▶ **Stored records**
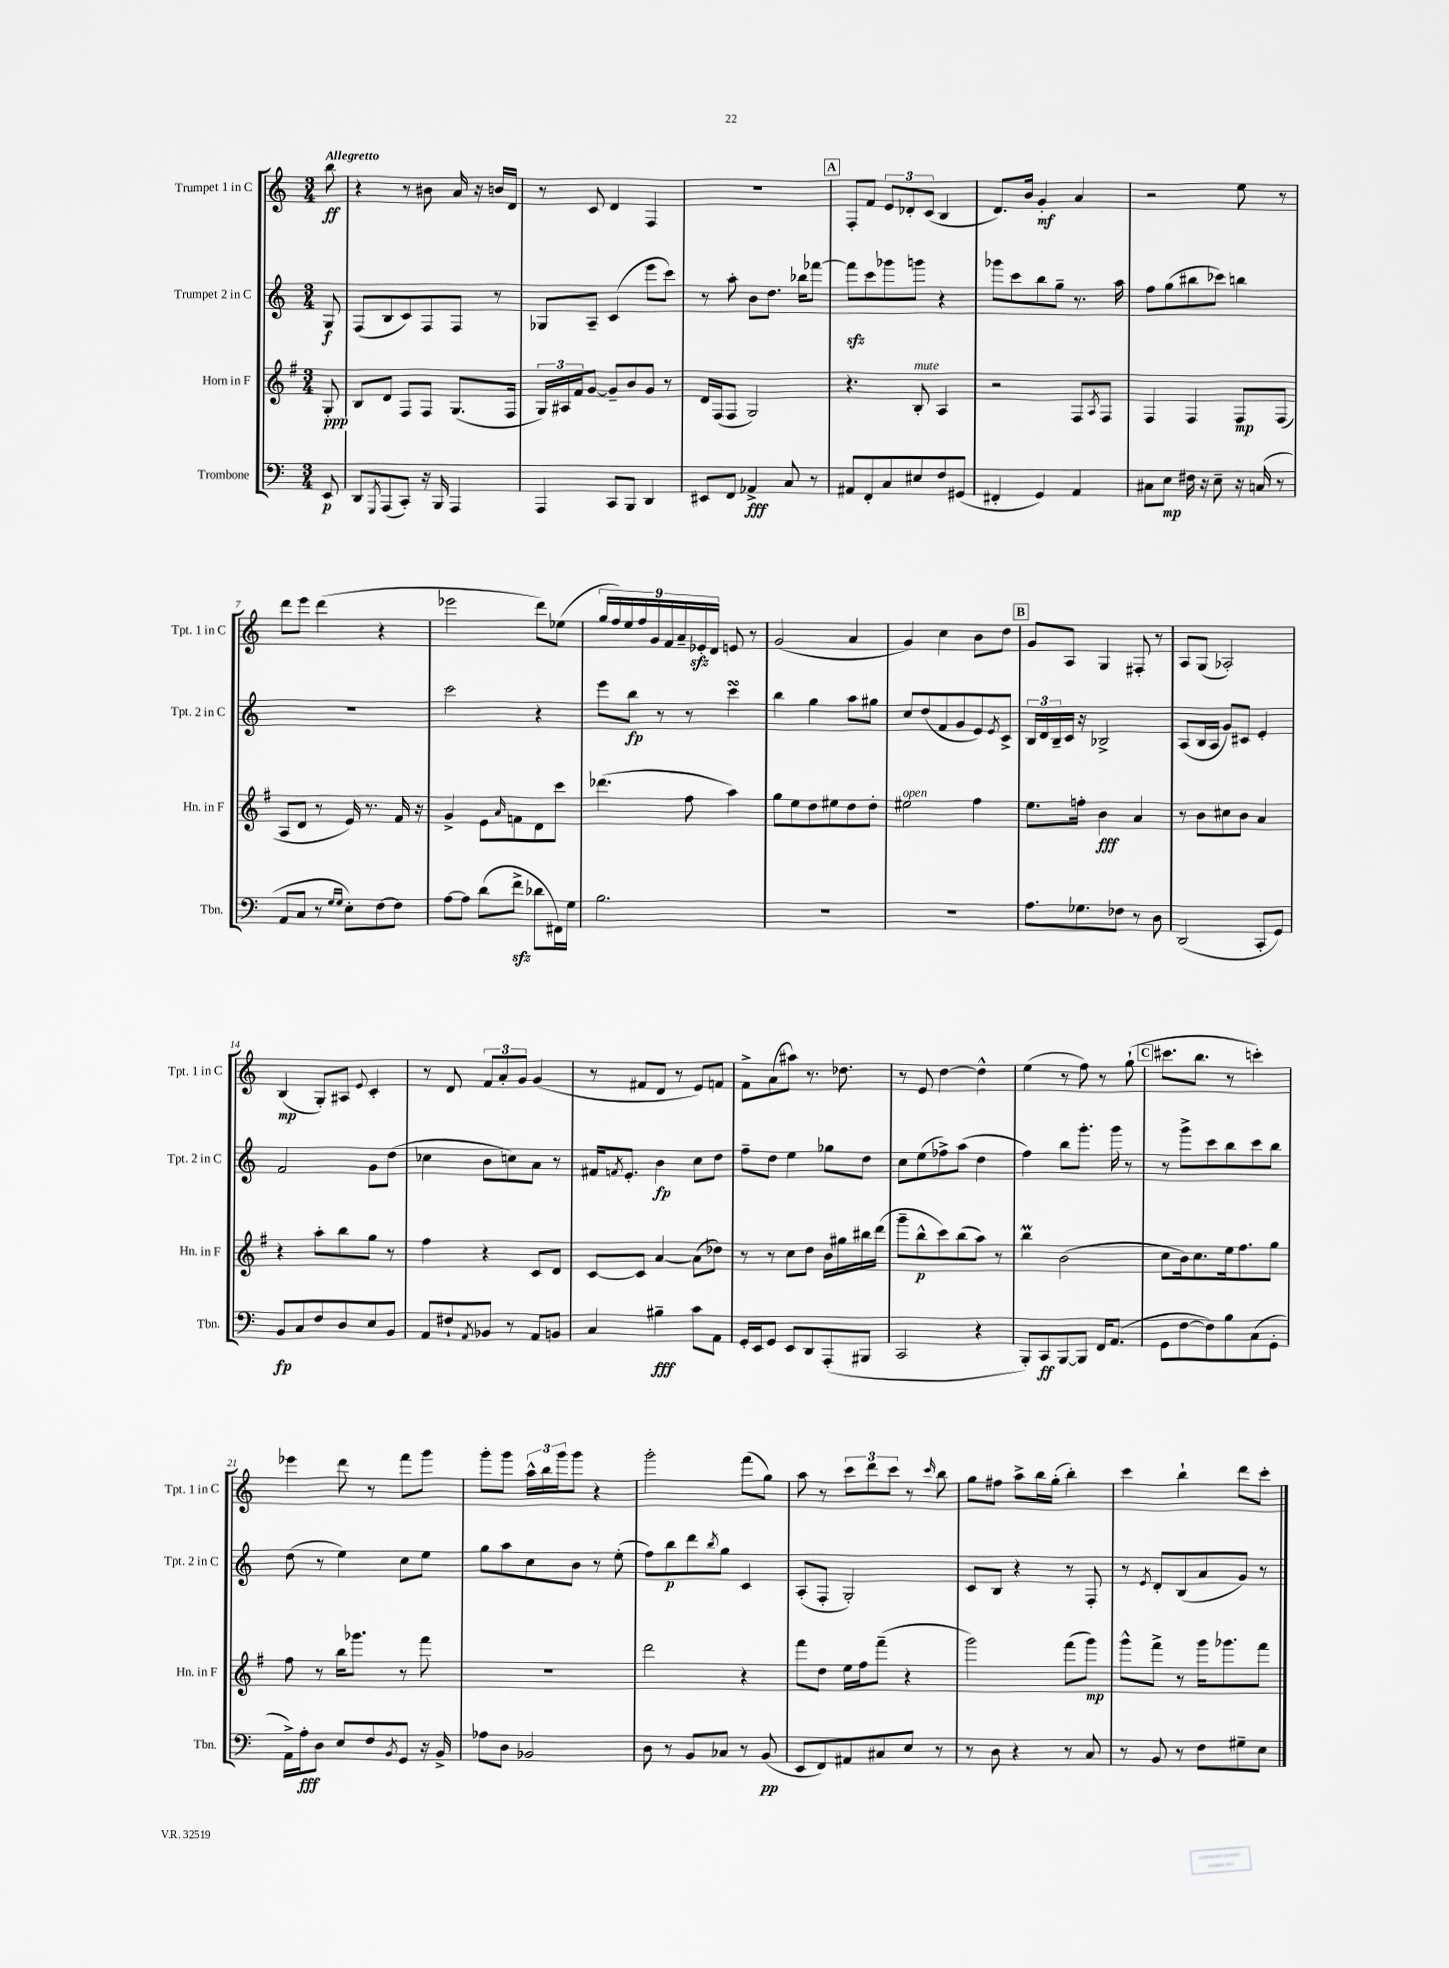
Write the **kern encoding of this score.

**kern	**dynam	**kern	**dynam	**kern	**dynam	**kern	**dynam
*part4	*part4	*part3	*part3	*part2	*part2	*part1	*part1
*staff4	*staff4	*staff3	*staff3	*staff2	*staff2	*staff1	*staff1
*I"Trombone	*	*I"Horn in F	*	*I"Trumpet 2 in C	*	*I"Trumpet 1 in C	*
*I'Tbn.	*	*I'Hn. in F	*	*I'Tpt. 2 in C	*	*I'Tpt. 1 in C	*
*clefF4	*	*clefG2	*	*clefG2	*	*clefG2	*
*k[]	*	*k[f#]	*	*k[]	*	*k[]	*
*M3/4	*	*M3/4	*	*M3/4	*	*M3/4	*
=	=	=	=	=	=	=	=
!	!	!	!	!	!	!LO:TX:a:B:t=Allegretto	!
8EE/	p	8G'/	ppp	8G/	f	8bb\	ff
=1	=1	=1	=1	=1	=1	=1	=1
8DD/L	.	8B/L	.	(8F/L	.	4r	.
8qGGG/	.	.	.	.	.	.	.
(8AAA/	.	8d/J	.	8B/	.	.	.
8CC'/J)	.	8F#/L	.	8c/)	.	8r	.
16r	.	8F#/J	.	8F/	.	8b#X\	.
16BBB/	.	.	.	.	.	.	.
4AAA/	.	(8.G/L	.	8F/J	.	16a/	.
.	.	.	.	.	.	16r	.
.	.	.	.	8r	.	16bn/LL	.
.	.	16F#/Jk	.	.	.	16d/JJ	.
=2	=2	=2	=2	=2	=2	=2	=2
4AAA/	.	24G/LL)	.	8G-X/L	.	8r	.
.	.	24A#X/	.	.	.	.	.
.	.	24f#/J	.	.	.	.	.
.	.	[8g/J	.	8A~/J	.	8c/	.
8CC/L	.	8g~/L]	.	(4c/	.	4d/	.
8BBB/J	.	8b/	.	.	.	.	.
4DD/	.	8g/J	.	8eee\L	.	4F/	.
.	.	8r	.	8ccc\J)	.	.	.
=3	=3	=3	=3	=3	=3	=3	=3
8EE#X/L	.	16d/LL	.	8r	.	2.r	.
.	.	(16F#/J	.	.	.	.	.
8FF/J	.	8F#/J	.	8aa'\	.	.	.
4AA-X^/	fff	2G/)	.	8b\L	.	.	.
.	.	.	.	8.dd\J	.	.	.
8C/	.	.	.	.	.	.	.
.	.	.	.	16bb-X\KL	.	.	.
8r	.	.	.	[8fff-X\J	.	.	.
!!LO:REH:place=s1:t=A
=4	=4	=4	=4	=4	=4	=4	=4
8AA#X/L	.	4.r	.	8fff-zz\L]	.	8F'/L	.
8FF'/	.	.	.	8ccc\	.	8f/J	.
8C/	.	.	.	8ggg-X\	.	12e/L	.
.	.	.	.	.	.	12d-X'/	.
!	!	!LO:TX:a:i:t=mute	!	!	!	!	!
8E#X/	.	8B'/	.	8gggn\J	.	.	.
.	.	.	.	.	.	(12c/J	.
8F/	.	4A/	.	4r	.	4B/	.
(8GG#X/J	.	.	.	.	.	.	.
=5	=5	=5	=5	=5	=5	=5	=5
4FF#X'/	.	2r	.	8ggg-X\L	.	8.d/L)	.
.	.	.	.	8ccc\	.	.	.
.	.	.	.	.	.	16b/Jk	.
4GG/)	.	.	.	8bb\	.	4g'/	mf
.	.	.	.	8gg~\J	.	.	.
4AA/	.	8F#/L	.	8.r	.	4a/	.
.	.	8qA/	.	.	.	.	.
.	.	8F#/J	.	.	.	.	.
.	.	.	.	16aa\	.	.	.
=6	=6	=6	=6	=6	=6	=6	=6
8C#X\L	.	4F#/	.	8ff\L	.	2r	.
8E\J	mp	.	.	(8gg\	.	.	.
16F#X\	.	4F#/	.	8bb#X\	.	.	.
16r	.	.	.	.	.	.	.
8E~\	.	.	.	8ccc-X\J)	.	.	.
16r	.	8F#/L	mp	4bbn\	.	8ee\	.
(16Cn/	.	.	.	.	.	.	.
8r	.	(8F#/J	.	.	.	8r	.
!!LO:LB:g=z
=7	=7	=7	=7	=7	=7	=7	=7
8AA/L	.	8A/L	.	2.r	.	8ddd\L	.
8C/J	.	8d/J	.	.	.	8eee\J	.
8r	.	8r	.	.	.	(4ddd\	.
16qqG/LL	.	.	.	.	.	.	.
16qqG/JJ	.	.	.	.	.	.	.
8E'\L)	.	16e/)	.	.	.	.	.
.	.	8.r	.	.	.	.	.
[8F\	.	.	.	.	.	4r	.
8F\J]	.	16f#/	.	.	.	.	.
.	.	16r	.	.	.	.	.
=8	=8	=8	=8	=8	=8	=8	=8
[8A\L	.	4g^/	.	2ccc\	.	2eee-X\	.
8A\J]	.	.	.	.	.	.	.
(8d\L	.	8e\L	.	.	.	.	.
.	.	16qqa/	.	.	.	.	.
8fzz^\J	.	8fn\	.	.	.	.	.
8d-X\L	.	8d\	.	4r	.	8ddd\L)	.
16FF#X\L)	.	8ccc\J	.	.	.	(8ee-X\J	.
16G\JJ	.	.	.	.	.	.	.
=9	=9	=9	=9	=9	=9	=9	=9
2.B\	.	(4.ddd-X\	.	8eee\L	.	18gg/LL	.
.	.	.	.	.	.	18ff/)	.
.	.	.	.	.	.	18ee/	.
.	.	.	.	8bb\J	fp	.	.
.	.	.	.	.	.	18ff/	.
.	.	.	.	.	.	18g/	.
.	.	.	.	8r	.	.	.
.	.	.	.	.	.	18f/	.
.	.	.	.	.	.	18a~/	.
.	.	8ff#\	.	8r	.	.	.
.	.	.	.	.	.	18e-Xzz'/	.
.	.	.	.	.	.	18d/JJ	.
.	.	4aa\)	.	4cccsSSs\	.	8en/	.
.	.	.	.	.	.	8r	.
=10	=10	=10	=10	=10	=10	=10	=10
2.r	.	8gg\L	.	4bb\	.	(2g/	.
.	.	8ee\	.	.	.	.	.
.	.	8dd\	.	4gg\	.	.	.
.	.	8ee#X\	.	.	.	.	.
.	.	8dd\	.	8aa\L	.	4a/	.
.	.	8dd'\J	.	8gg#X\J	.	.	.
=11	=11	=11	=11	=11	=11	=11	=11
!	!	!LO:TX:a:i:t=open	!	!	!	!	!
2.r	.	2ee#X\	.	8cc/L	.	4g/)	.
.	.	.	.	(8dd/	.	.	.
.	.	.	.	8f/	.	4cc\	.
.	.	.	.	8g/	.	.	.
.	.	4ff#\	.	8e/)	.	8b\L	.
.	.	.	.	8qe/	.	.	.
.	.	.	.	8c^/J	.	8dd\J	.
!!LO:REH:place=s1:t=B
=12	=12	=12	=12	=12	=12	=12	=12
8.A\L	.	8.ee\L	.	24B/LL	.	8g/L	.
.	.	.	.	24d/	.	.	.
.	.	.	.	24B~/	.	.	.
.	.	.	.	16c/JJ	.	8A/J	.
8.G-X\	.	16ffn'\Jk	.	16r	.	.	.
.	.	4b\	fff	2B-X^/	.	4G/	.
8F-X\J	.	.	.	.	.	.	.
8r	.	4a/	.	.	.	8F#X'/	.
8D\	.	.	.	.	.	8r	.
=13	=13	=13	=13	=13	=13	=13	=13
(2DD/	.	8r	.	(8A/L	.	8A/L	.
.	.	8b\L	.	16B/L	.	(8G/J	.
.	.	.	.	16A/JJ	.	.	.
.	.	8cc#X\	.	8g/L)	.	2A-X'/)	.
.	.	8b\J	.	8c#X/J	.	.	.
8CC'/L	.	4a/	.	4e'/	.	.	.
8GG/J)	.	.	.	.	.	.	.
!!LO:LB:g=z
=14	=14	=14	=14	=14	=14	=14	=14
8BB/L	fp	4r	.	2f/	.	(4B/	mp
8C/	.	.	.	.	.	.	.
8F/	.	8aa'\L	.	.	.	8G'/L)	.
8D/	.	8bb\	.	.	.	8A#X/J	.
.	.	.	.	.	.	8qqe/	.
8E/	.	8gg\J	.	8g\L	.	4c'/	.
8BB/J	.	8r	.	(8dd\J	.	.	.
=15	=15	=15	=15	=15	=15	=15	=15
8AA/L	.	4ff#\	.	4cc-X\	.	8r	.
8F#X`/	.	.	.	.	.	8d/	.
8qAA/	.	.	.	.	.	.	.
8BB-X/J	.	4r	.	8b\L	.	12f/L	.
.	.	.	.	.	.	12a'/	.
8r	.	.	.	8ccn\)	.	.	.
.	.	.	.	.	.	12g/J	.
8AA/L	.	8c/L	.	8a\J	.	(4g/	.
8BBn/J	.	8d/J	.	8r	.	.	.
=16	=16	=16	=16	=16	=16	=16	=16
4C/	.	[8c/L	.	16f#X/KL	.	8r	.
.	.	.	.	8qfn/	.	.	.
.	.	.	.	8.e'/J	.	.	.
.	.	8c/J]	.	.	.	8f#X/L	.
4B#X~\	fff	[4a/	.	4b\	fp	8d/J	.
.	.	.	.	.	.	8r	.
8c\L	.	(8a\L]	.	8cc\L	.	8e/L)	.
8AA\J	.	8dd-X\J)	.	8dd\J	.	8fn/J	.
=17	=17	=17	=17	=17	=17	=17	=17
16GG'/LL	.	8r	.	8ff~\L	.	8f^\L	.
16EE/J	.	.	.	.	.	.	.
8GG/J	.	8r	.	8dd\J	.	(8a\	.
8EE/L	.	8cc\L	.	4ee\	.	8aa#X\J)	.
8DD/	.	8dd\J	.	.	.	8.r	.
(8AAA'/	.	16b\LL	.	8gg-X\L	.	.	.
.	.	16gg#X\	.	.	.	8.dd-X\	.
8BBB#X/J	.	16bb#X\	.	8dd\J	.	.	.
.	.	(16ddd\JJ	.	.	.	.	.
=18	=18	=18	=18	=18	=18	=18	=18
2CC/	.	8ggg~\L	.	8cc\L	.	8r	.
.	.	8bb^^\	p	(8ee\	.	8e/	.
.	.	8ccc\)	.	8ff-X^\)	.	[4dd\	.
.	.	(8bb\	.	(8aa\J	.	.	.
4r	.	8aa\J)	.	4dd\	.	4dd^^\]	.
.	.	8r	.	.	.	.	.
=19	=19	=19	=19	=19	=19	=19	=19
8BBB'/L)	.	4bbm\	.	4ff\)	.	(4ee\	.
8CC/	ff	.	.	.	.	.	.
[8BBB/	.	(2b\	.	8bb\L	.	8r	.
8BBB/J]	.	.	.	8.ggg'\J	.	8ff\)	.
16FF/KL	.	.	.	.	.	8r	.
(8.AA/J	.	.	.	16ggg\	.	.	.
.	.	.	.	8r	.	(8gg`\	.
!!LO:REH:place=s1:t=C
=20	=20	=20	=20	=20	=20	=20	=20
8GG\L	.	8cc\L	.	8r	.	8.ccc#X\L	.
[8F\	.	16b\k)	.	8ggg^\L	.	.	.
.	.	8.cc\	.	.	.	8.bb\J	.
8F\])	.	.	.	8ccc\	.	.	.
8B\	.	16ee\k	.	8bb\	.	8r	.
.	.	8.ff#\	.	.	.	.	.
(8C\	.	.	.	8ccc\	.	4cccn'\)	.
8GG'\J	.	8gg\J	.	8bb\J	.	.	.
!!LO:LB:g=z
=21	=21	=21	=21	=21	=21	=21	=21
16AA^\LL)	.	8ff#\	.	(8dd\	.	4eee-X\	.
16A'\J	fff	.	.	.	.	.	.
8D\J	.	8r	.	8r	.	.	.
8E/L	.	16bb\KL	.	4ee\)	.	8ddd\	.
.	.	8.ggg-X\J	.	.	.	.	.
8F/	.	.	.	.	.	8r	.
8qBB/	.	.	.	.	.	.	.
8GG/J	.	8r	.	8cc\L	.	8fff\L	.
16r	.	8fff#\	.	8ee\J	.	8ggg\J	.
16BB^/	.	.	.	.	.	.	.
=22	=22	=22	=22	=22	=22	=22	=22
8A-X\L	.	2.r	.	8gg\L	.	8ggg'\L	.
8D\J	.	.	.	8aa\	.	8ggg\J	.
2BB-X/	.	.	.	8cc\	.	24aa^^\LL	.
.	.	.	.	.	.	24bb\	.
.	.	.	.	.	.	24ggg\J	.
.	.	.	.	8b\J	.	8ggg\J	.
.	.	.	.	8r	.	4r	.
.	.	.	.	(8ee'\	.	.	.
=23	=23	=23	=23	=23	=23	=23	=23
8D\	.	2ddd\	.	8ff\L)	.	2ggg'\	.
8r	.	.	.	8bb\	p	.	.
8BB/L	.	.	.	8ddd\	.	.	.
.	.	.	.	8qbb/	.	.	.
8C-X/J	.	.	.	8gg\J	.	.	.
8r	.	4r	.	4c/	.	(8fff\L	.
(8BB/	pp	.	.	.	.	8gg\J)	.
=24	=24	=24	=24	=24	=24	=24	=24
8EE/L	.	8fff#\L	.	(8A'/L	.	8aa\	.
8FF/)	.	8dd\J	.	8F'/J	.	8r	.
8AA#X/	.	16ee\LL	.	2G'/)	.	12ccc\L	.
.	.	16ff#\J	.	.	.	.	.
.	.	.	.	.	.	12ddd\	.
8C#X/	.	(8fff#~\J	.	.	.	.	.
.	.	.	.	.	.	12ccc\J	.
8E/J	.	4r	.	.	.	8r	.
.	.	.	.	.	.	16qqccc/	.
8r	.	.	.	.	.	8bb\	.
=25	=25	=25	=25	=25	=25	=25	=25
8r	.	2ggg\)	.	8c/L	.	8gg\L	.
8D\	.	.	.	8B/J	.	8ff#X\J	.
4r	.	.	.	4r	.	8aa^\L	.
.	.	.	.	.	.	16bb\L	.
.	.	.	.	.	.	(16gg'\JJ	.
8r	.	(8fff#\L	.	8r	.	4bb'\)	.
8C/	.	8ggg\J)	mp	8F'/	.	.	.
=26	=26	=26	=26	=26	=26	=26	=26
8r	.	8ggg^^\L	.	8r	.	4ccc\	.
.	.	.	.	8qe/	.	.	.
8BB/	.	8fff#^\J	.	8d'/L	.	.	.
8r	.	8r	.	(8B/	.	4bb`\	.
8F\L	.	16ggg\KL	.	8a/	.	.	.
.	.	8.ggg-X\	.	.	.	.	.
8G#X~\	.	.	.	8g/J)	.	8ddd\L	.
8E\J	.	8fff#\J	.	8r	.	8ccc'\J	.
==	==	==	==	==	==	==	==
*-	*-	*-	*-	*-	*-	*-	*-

▶ **Instruction**
Show every line of the records above that contains the string "kern".

▶ **Task output**
Write the **kern encoding of this score.
**kern	**dynam	**kern	**dynam	**kern	**dynam	**kern	**dynam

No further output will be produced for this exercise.